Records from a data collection

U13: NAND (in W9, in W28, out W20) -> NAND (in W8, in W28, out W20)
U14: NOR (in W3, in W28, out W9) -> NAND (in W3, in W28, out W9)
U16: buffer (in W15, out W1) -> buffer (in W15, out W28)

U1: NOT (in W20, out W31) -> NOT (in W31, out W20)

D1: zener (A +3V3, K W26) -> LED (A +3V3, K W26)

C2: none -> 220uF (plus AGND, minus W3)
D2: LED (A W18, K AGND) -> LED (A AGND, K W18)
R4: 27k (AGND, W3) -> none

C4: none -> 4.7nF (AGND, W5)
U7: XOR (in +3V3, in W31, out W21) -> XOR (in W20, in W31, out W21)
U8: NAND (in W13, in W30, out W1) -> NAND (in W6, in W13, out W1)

**Task**
An exact copy of every line from the one containing "D1: zener (A" through the last line of the entries is required; please add nothing.

**Task result**
D1: zener (A +3V3, K W26) -> LED (A +3V3, K W26)

C2: none -> 220uF (plus AGND, minus W3)
D2: LED (A W18, K AGND) -> LED (A AGND, K W18)
R4: 27k (AGND, W3) -> none

C4: none -> 4.7nF (AGND, W5)
U7: XOR (in +3V3, in W31, out W21) -> XOR (in W20, in W31, out W21)
U8: NAND (in W13, in W30, out W1) -> NAND (in W6, in W13, out W1)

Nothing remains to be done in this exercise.